Data:
+ + + + + + +
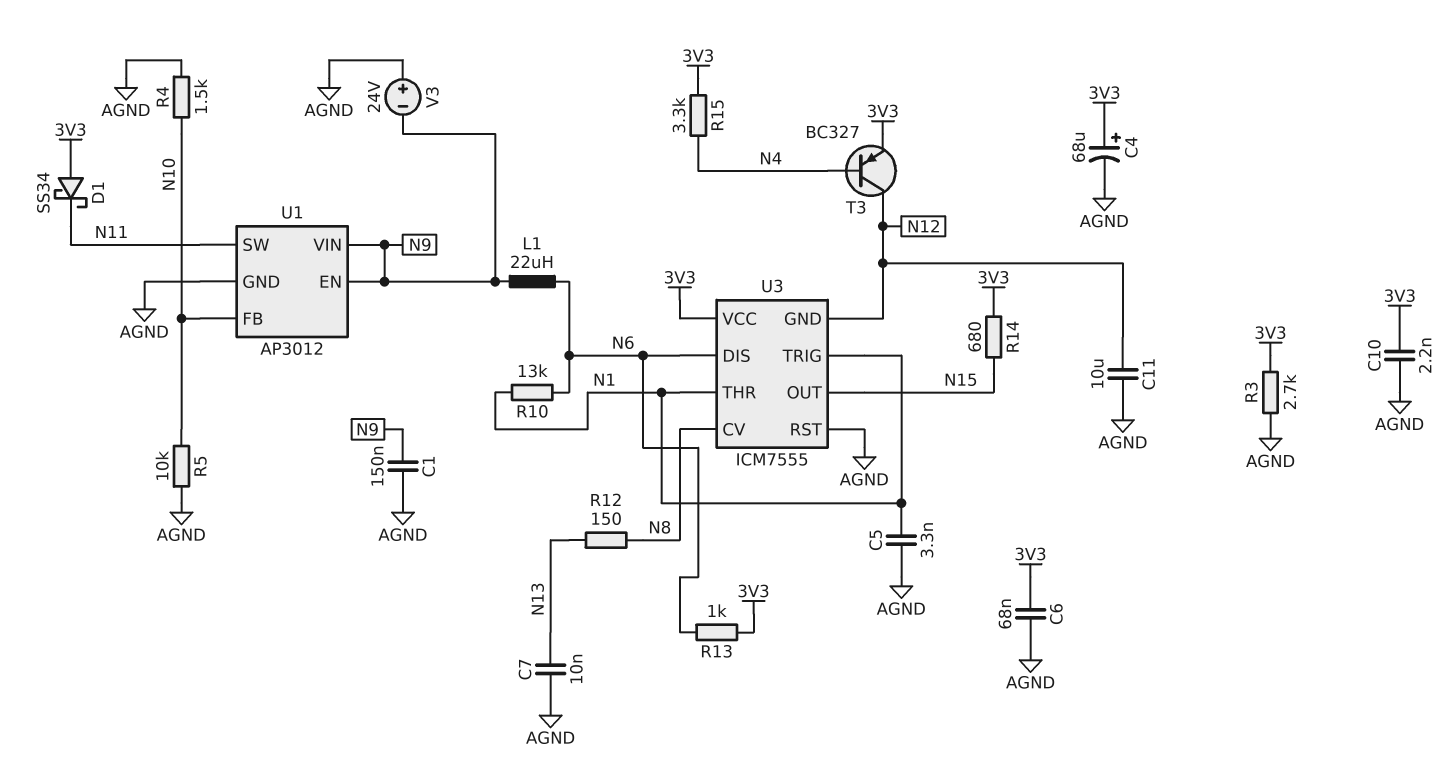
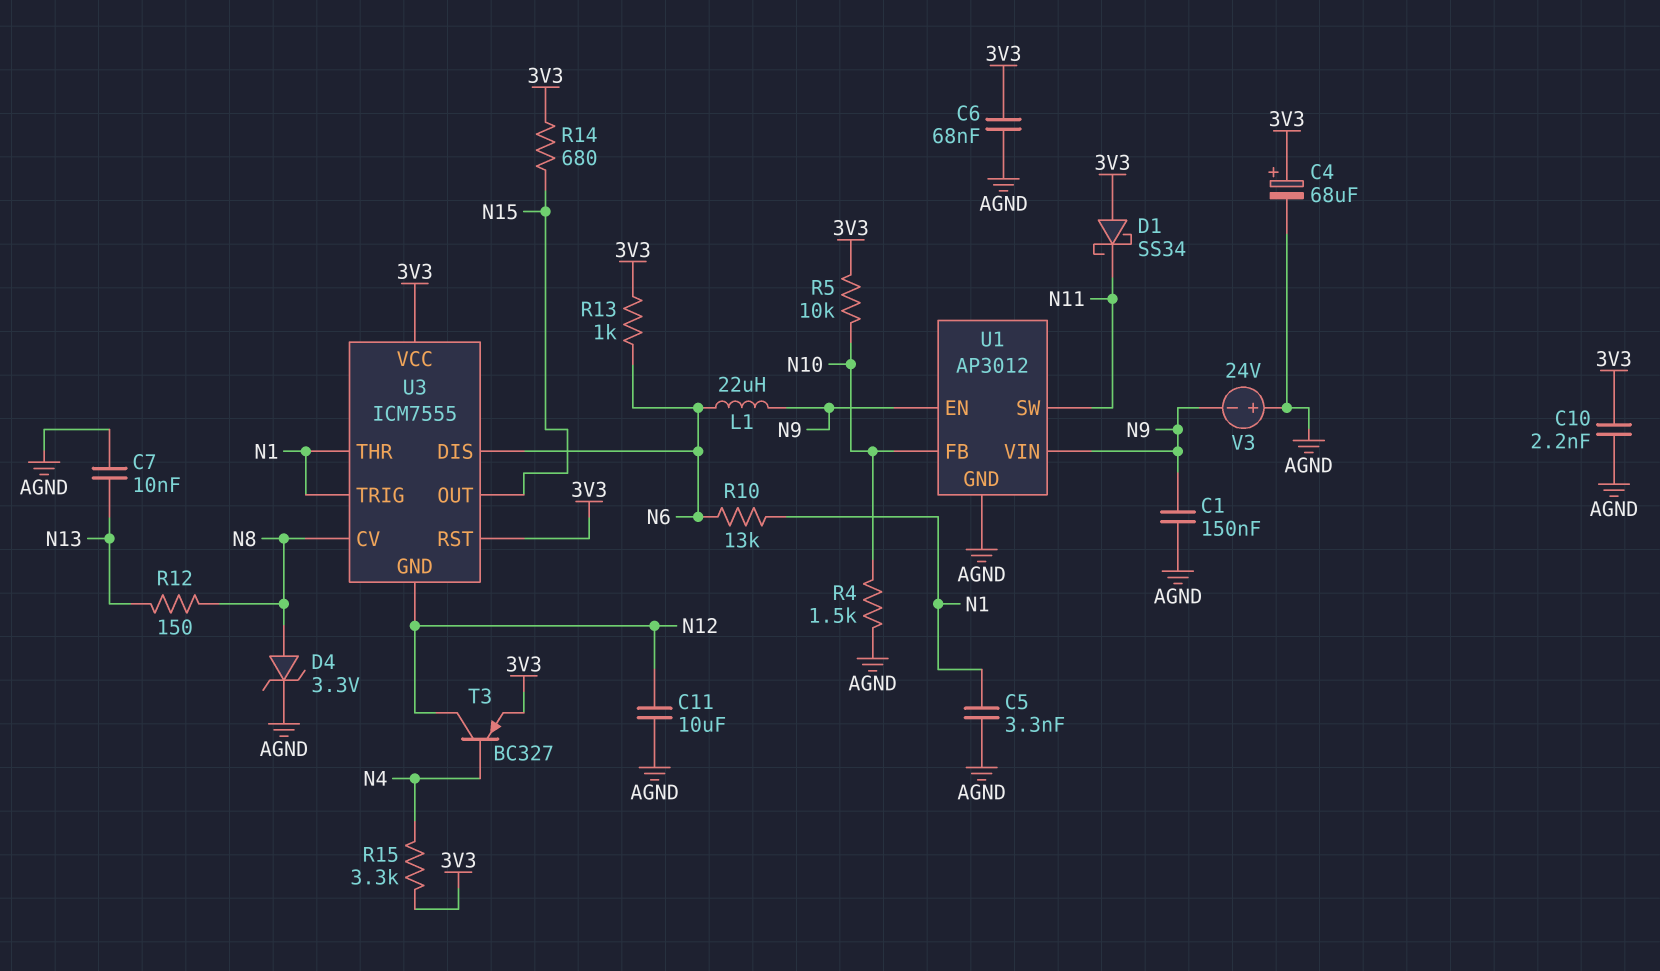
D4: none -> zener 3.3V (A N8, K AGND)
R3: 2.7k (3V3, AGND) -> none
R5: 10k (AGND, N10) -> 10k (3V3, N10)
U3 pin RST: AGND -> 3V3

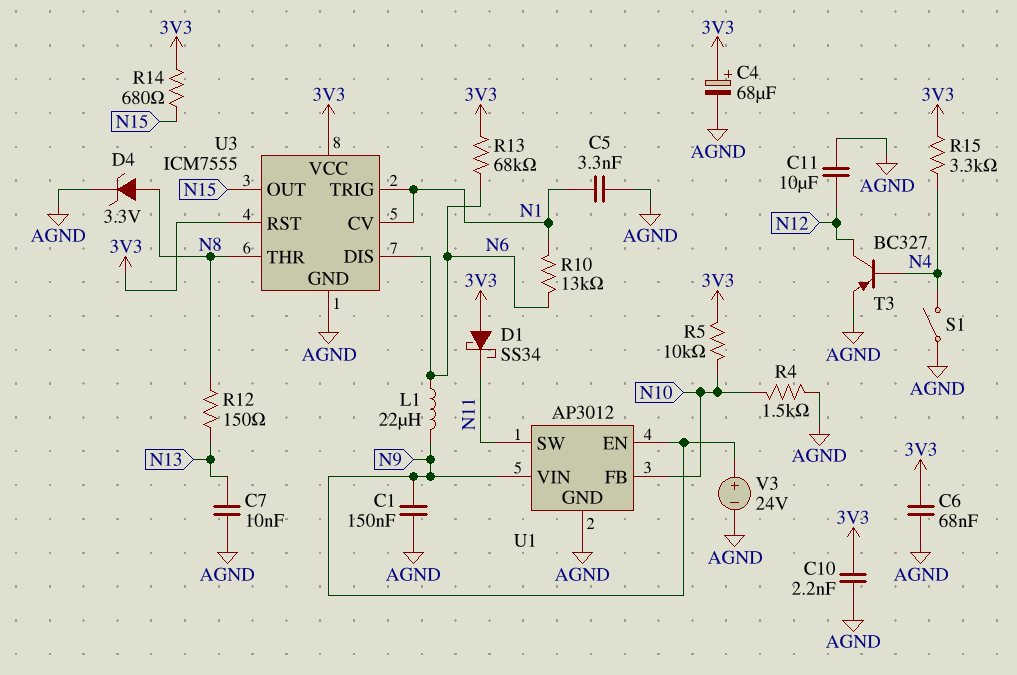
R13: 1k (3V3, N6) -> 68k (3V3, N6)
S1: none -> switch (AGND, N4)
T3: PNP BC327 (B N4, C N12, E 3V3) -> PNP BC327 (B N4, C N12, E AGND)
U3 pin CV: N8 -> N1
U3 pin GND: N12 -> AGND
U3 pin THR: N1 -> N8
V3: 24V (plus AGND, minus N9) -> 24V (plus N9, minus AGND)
+ + + + + + +
Problem to solve: Go through the records line by line, and copy each line that holds the string "none".

Answer section:
D4: none -> zener 3.3V (A N8, K AGND)
R3: 2.7k (3V3, AGND) -> none
S1: none -> switch (AGND, N4)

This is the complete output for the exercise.